- **EXERCISE REQUIREMENTS**
With the pictures left out, repeat every entry that follows exactly.

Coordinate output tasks
::::::::

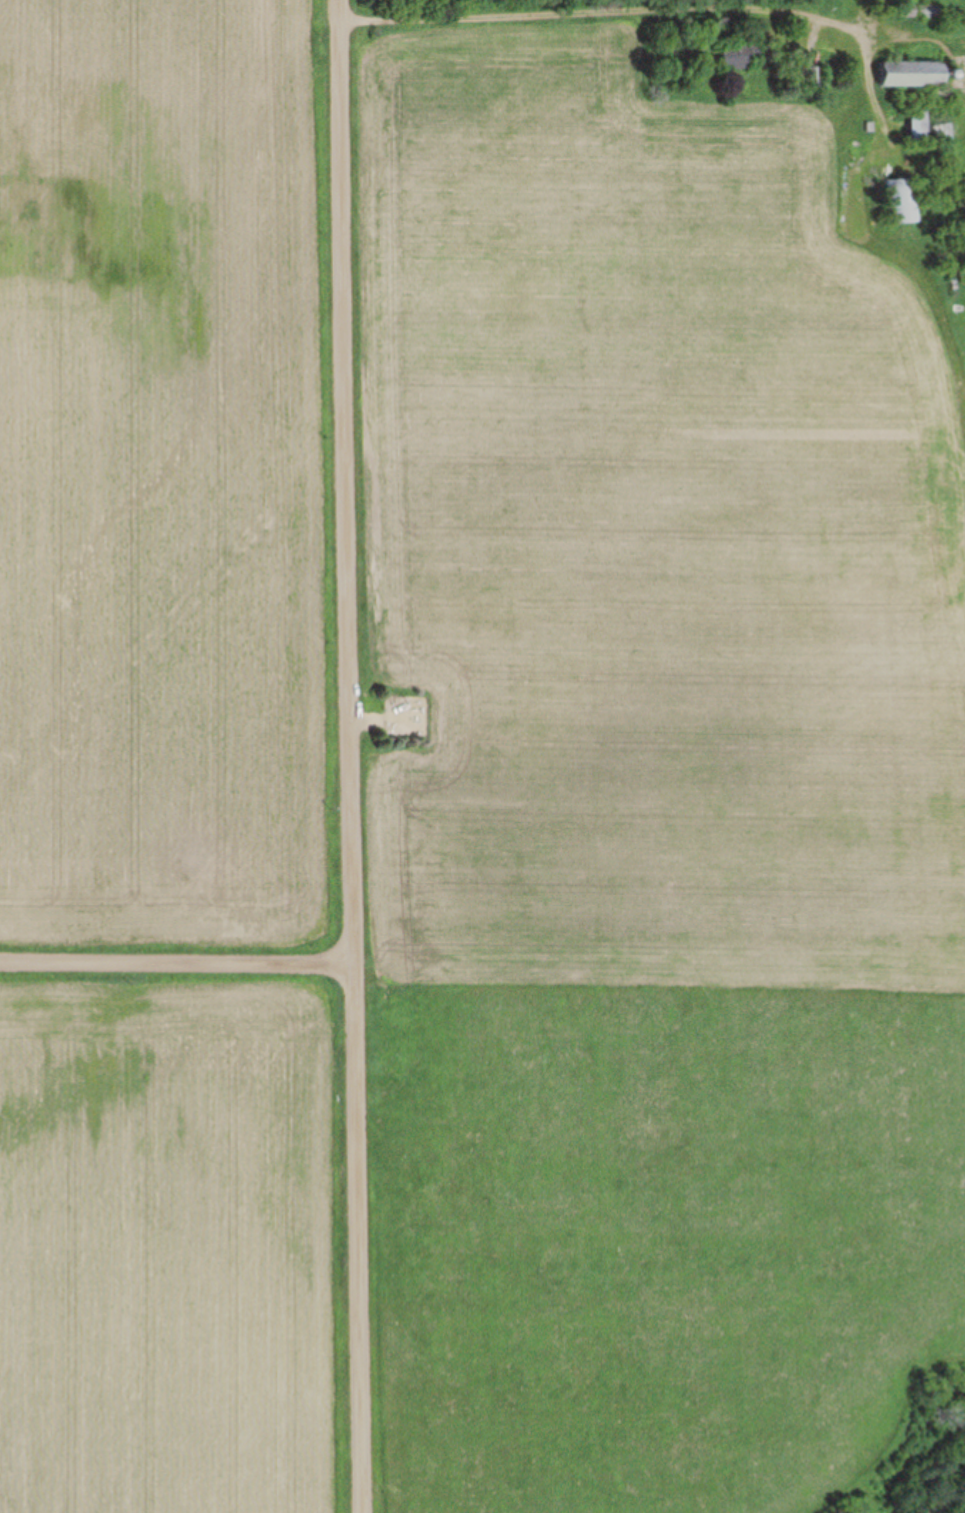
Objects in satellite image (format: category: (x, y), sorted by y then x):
building: (915, 8)
road: (607, 16)
building: (740, 54)
building: (912, 72)
building: (811, 81)
building: (899, 200)
park: (659, 754)
road: (351, 756)
road: (177, 963)

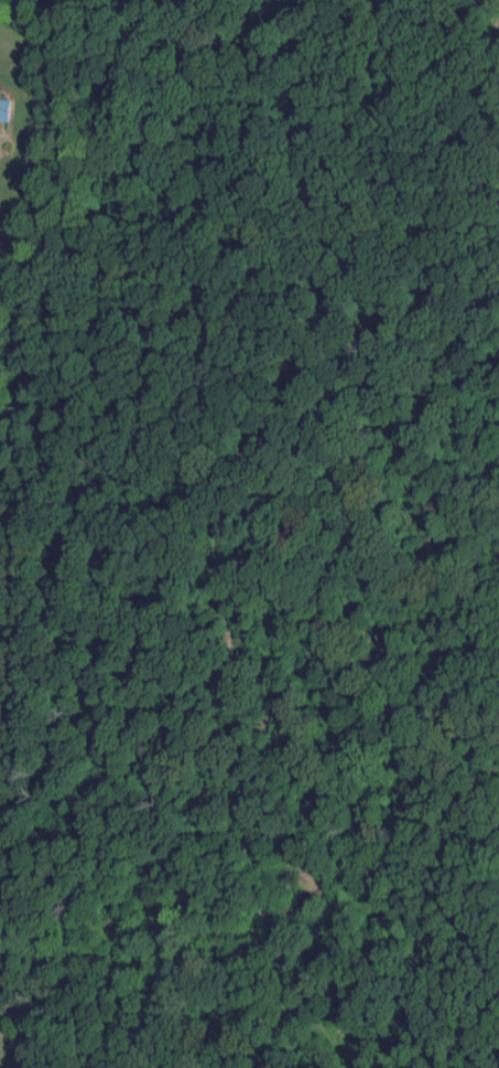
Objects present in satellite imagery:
building: (6, 109)

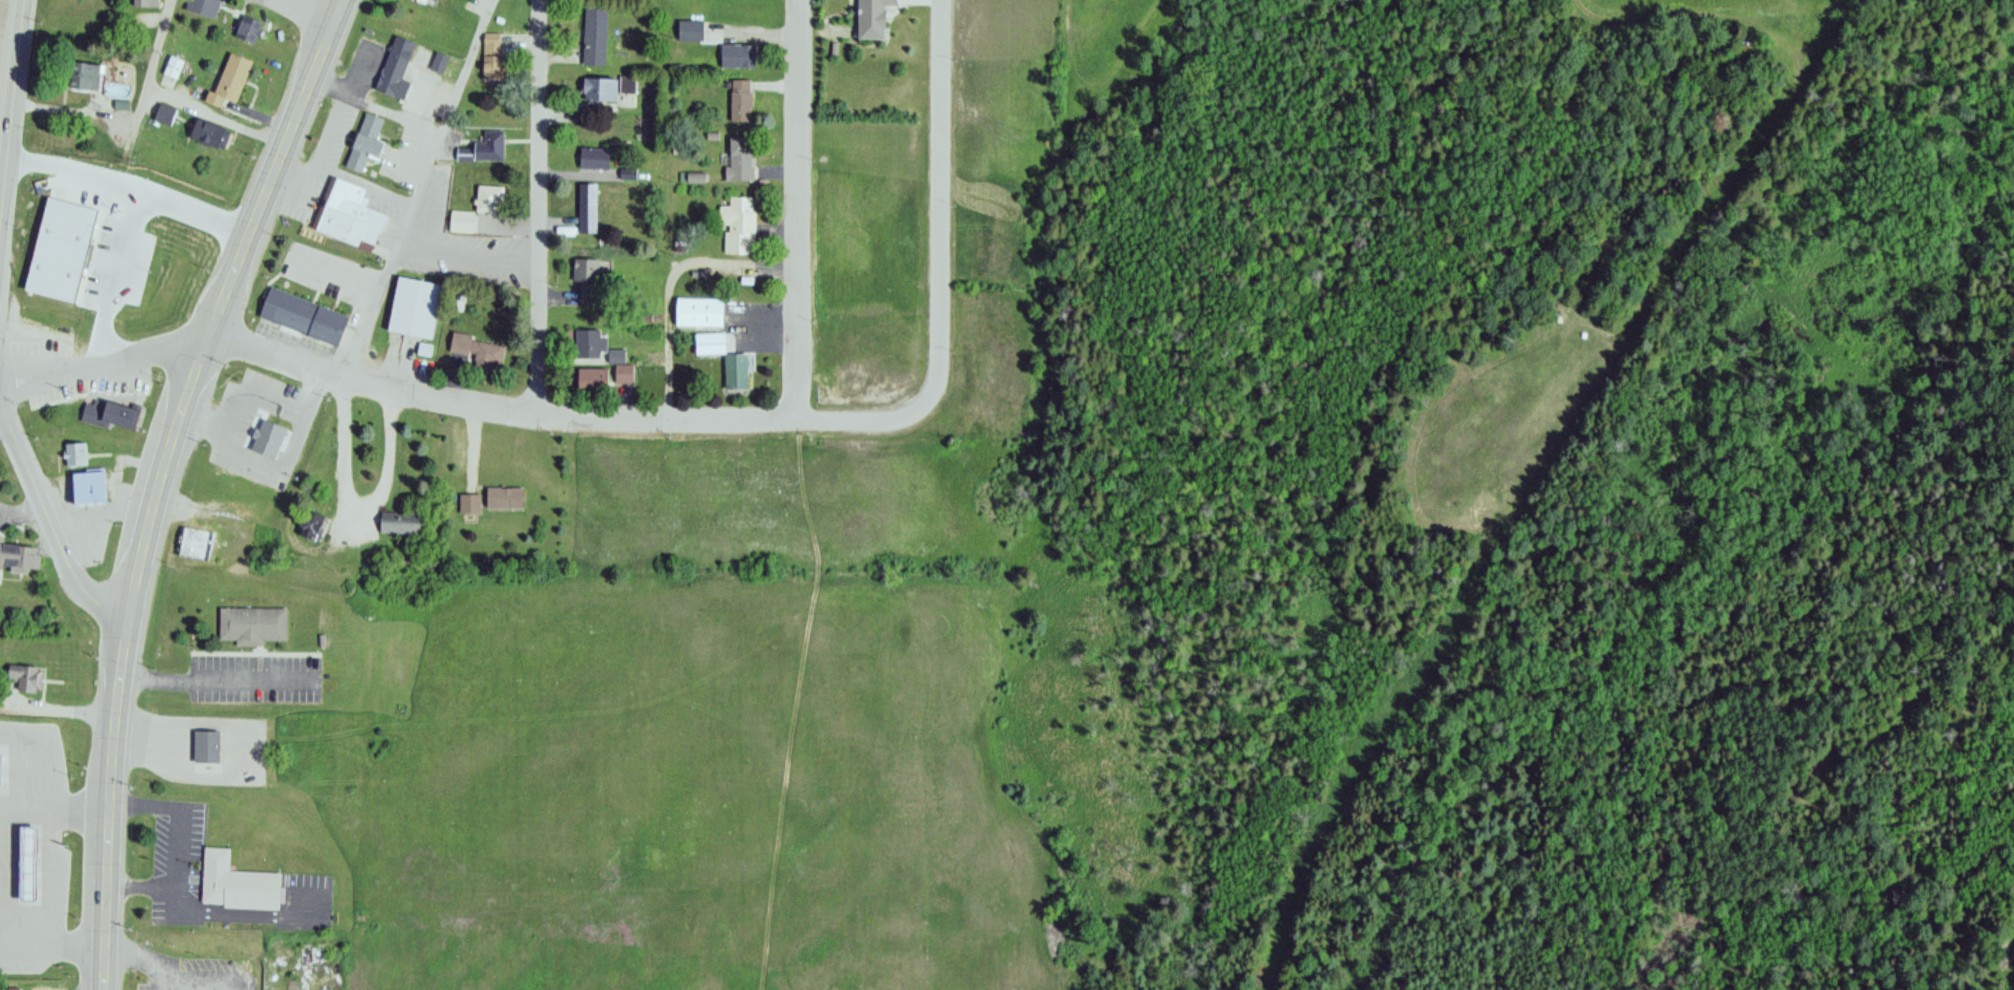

::::::::

- **OUTPUT OF THE EXERCISE**
Objects in satellite image (format: category: (x, y), sorted by y then x):
building: (915, 8)
road: (607, 16)
building: (740, 54)
building: (912, 72)
building: (811, 81)
building: (899, 200)
park: (659, 754)
road: (351, 756)
road: (177, 963)

Objects present in satellite imagery:
building: (6, 109)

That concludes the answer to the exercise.